Which lines in the records below contain the word "turquoise"? Return each of them.

★ ★ ★ ★ ★

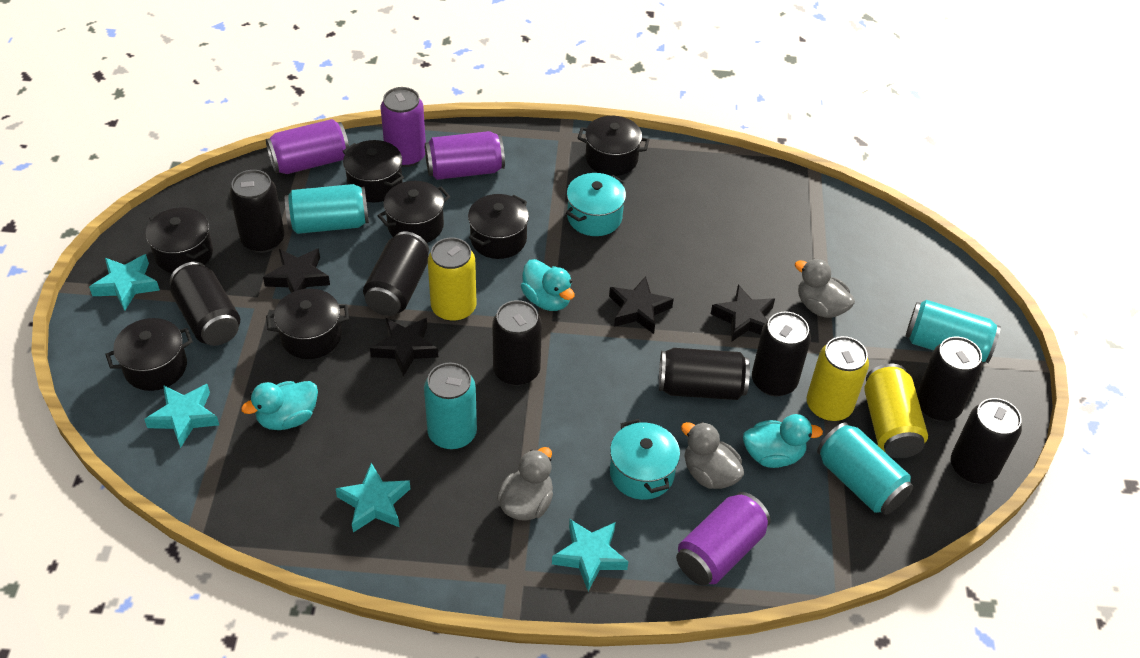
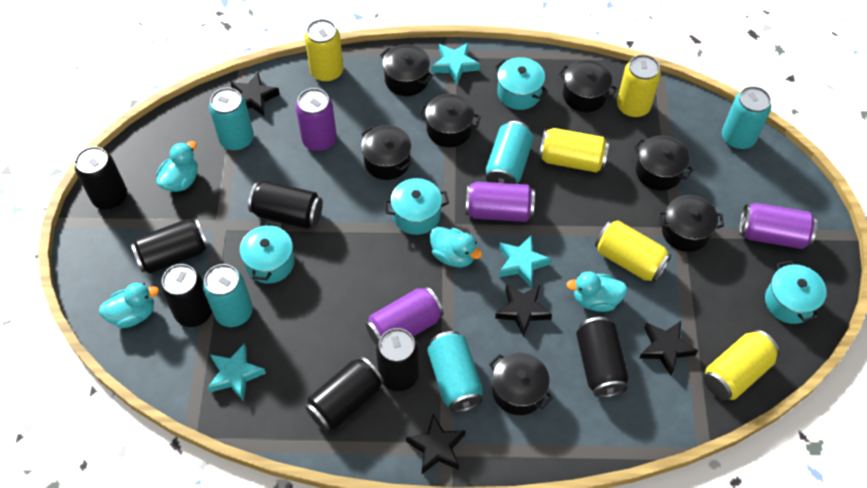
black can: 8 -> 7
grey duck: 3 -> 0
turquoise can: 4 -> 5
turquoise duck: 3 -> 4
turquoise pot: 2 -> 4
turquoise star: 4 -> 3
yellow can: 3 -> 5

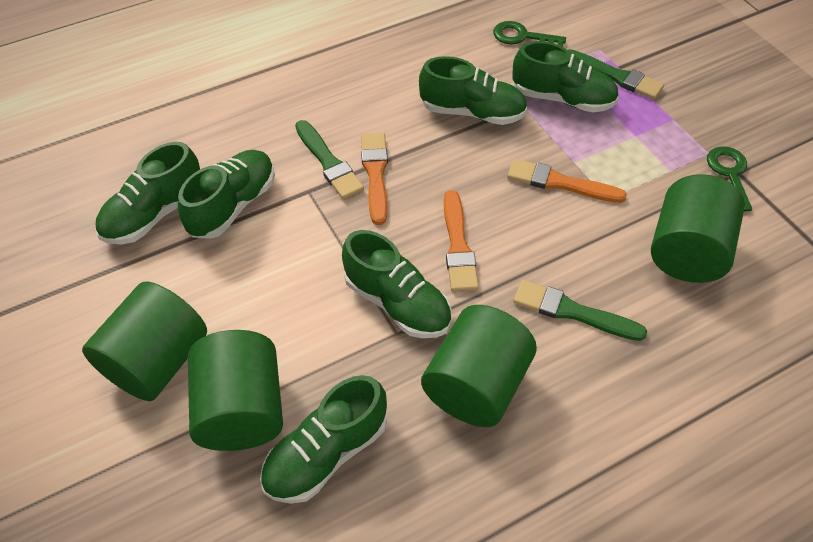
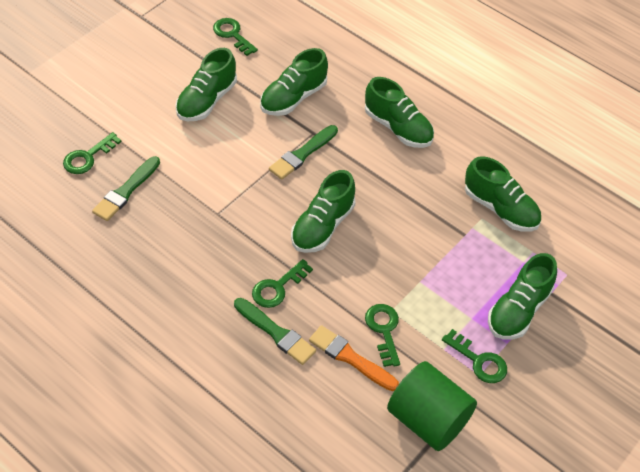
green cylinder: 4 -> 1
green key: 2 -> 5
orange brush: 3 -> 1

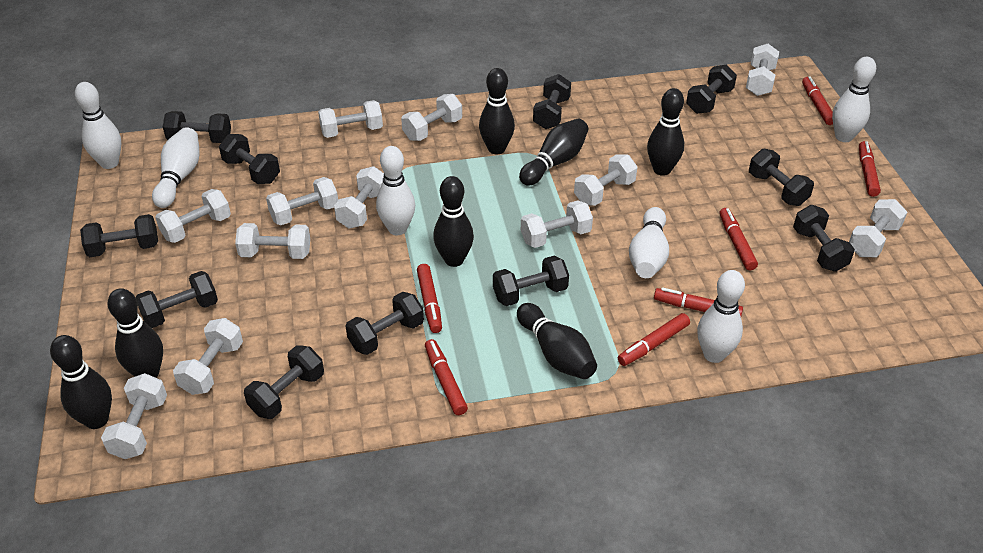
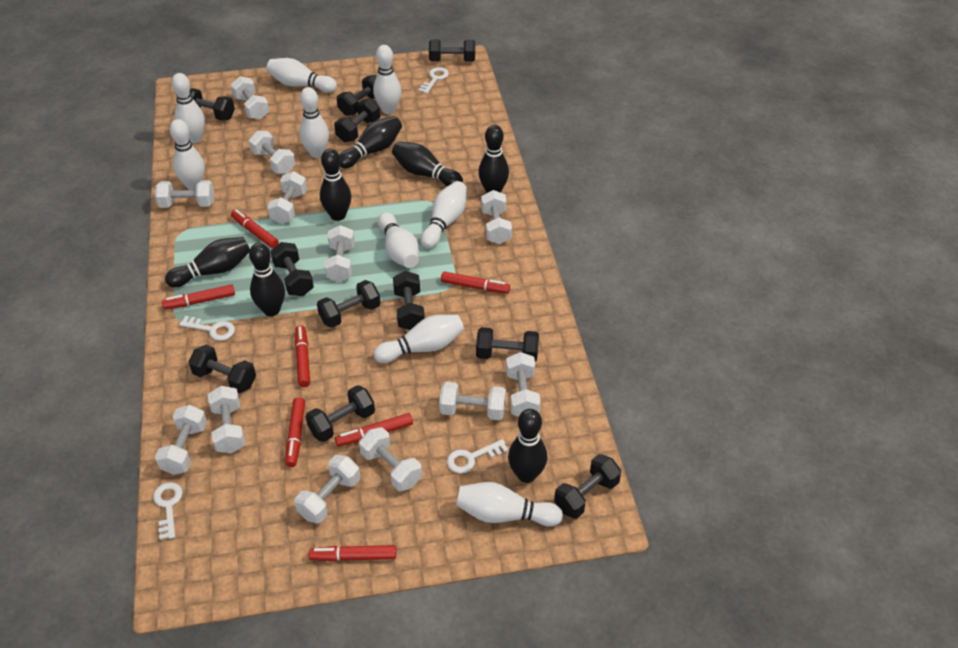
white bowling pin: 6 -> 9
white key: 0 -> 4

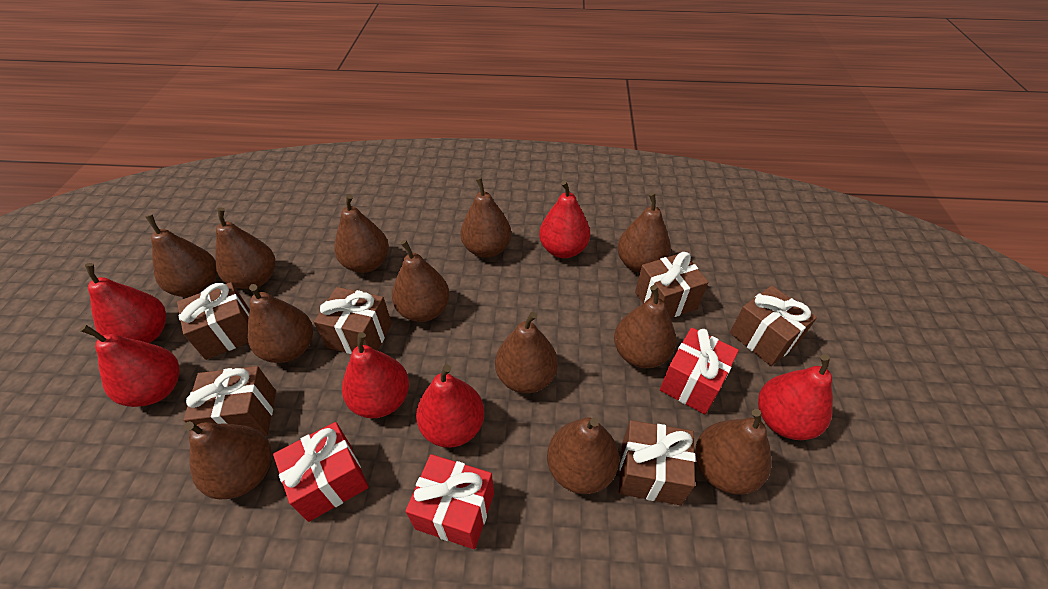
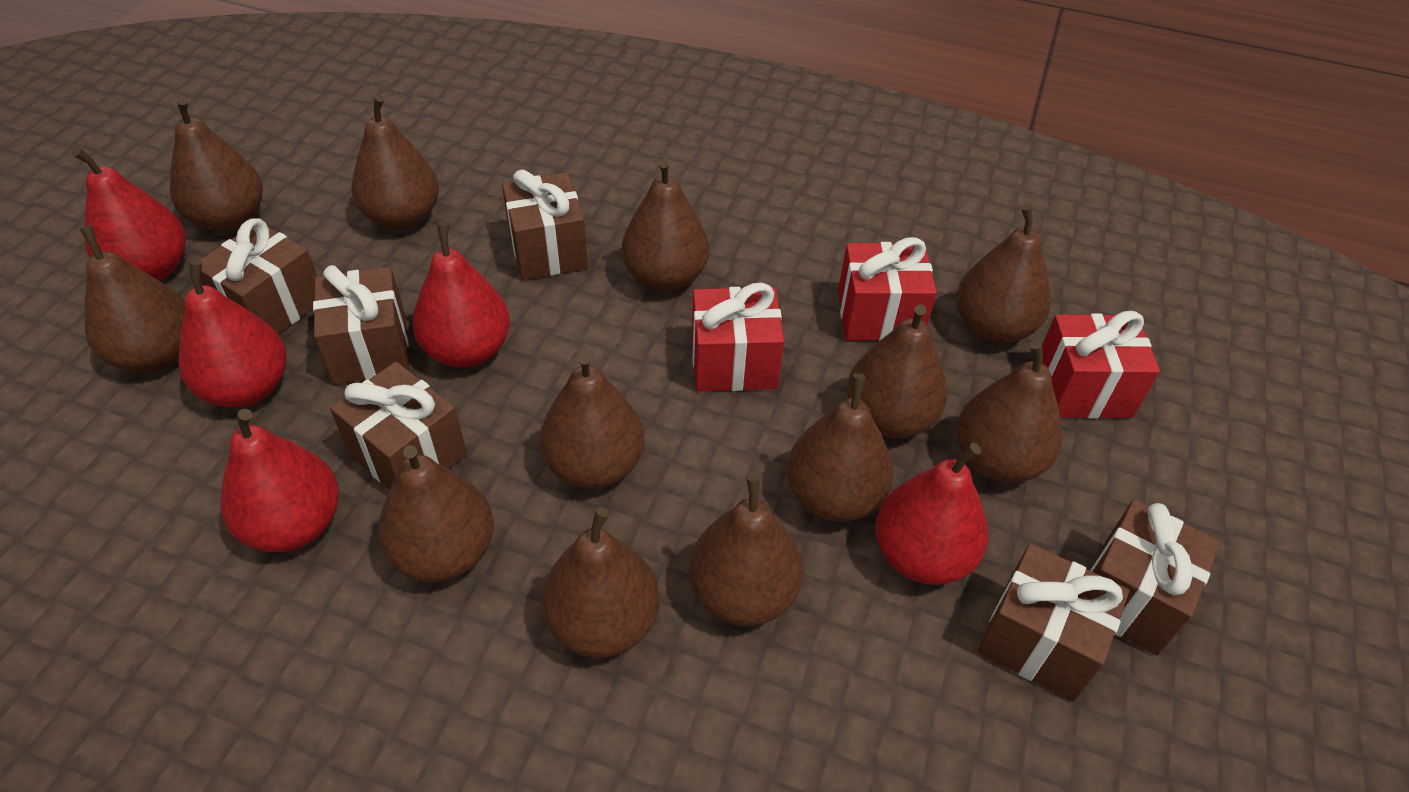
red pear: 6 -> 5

★ ★ ★ ★ ★

[Written solution]
turquoise can: 4 -> 5
turquoise duck: 3 -> 4
turquoise pot: 2 -> 4
turquoise star: 4 -> 3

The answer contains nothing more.